*JOB*
Of all the lines below, return only those starting with the line holding "building: none -> [206,331,254,380]" and going on through the line holding "building: none -> [438,422,464,448]", exactly as written.

============================================================

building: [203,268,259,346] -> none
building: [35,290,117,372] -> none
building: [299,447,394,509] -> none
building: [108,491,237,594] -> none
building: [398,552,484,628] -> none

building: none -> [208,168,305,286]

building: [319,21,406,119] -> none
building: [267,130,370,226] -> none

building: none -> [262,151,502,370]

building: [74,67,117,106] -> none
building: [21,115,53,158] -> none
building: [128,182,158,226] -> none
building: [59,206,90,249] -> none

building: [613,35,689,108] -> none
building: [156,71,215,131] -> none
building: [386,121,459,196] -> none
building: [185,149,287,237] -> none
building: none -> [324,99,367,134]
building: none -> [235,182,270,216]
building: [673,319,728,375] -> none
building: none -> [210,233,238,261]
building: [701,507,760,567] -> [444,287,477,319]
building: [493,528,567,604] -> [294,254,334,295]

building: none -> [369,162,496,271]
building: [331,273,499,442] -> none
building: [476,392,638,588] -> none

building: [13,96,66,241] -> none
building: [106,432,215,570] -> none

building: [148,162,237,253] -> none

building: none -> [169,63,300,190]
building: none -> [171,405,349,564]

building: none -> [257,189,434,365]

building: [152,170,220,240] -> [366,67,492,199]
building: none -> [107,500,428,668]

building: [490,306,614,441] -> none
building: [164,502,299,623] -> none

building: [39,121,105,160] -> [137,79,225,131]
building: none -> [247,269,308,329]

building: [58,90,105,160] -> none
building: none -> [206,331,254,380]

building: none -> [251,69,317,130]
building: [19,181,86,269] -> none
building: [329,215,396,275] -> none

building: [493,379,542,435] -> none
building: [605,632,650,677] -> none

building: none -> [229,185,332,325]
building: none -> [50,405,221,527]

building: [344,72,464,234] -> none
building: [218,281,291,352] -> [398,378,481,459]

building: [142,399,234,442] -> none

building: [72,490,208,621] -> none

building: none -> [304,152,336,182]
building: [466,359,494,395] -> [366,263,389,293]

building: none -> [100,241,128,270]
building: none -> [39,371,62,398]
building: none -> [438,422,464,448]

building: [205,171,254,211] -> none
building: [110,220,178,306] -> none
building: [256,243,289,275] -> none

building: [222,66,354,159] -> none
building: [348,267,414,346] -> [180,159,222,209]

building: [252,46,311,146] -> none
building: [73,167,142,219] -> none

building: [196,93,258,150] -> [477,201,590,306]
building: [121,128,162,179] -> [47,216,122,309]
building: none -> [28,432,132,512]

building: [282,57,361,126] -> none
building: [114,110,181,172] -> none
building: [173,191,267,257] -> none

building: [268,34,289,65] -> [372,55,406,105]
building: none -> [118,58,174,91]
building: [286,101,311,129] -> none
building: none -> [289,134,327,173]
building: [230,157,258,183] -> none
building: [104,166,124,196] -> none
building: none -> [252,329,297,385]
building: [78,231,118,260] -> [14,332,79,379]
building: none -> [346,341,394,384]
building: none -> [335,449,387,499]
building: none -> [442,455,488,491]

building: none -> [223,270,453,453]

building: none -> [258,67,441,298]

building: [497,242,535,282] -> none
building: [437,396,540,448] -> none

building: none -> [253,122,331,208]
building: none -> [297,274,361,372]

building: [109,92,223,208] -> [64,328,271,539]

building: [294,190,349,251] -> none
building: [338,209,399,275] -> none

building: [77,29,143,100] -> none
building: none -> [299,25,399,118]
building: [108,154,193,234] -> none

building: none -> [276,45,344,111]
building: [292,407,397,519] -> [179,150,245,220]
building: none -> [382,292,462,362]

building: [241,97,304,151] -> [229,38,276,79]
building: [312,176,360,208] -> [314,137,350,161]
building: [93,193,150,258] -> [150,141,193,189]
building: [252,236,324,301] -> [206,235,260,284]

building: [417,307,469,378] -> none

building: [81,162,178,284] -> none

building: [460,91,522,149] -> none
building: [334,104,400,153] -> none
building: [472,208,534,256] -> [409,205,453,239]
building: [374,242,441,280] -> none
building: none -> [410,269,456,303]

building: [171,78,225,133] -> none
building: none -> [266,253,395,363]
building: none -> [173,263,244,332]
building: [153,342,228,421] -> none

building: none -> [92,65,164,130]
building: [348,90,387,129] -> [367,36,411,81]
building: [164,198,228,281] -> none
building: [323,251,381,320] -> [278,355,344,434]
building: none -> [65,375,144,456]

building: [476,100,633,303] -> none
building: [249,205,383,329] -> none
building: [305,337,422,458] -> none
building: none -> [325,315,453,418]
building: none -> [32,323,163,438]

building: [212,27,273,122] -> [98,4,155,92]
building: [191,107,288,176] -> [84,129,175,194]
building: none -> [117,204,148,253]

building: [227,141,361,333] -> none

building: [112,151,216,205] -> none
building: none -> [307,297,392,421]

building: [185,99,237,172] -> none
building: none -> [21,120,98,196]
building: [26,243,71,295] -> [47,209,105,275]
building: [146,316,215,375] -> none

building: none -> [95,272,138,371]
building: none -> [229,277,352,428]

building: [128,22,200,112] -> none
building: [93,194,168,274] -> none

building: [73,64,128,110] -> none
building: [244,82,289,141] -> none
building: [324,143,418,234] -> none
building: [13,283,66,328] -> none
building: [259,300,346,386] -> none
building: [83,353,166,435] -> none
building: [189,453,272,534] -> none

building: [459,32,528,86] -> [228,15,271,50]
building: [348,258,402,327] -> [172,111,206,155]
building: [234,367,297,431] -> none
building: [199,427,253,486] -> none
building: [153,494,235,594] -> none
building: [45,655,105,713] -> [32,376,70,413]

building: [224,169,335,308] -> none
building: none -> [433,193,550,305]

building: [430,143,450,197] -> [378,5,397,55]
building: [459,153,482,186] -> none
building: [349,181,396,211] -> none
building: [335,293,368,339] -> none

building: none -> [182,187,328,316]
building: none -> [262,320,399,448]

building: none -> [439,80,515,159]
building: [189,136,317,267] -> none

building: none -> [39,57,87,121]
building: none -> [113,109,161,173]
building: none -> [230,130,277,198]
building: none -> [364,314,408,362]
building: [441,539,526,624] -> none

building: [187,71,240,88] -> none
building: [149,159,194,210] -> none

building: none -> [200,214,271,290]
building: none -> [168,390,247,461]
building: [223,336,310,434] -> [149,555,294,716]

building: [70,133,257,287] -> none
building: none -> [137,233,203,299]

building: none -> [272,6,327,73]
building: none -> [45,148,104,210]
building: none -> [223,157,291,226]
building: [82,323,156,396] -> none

============================================================

*ANSWER TO THIS EXERCISE*
building: none -> [206,331,254,380]

building: none -> [251,69,317,130]
building: [19,181,86,269] -> none
building: [329,215,396,275] -> none

building: [493,379,542,435] -> none
building: [605,632,650,677] -> none

building: none -> [229,185,332,325]
building: none -> [50,405,221,527]

building: [344,72,464,234] -> none
building: [218,281,291,352] -> [398,378,481,459]

building: [142,399,234,442] -> none

building: [72,490,208,621] -> none

building: none -> [304,152,336,182]
building: [466,359,494,395] -> [366,263,389,293]

building: none -> [100,241,128,270]
building: none -> [39,371,62,398]
building: none -> [438,422,464,448]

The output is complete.